---------- ENTRIES PROVIDED ----------

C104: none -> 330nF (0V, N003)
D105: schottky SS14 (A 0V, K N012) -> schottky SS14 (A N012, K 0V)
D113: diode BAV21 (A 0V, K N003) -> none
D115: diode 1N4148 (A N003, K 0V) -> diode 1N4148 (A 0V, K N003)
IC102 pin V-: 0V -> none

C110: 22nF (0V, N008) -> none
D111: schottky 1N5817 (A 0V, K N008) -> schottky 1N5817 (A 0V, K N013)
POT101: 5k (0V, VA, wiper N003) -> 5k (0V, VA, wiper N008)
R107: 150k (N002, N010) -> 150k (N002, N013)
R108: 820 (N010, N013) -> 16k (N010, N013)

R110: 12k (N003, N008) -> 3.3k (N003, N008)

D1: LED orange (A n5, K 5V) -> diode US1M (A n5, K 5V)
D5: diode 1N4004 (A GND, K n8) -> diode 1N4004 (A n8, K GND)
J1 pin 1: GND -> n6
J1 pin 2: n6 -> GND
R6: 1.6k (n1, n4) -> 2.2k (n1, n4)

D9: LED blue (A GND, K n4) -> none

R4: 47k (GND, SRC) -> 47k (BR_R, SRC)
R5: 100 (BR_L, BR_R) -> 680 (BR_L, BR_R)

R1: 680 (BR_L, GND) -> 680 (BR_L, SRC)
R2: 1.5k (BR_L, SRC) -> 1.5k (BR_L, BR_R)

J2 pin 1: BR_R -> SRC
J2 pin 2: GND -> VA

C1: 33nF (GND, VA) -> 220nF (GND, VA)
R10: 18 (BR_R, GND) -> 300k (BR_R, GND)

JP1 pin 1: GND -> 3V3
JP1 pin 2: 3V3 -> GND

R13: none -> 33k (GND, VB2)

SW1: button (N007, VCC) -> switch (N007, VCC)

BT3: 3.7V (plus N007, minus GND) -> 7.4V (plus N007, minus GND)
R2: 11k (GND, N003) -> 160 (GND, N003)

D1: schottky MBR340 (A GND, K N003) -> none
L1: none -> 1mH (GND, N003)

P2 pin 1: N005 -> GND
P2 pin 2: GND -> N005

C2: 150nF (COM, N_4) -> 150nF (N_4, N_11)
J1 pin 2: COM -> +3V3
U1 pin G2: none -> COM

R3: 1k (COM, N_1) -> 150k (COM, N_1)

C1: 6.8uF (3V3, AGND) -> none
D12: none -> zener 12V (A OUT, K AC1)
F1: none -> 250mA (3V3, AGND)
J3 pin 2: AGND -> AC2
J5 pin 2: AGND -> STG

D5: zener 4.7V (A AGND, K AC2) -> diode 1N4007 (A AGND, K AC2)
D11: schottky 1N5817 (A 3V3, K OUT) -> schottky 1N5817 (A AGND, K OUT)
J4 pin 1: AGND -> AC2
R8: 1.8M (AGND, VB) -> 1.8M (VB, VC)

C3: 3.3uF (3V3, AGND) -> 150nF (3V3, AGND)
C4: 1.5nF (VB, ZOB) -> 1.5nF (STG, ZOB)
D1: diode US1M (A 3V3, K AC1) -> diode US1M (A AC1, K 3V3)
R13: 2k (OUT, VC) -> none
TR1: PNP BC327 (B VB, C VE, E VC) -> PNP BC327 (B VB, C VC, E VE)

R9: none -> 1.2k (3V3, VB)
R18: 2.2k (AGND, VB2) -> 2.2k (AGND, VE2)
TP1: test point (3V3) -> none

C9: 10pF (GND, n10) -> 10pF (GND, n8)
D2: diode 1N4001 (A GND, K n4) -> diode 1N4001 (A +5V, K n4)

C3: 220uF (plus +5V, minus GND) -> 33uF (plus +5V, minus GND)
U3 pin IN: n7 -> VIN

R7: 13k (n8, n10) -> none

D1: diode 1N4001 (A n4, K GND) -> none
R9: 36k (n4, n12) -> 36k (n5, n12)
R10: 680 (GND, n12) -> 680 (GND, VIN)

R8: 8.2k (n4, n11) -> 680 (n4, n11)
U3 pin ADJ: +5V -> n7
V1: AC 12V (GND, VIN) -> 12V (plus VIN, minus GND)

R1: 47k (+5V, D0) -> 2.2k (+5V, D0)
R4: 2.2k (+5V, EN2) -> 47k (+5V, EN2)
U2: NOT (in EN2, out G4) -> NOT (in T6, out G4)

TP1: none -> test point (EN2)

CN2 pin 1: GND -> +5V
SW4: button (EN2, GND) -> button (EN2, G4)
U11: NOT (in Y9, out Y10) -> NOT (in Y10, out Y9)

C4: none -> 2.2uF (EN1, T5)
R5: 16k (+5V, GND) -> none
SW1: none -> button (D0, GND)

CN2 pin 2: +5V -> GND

----------

» WHAT IS BEING ASKED: Only the lines above starting at the one containing "U3 pin IN: n7 -> VIN" and ending at the one containing "TP1: none -> test point (EN2)", both included, are to be returned, exactly as they read.

» PROBLEM SOLUTION:
U3 pin IN: n7 -> VIN

R7: 13k (n8, n10) -> none

D1: diode 1N4001 (A n4, K GND) -> none
R9: 36k (n4, n12) -> 36k (n5, n12)
R10: 680 (GND, n12) -> 680 (GND, VIN)

R8: 8.2k (n4, n11) -> 680 (n4, n11)
U3 pin ADJ: +5V -> n7
V1: AC 12V (GND, VIN) -> 12V (plus VIN, minus GND)

R1: 47k (+5V, D0) -> 2.2k (+5V, D0)
R4: 2.2k (+5V, EN2) -> 47k (+5V, EN2)
U2: NOT (in EN2, out G4) -> NOT (in T6, out G4)

TP1: none -> test point (EN2)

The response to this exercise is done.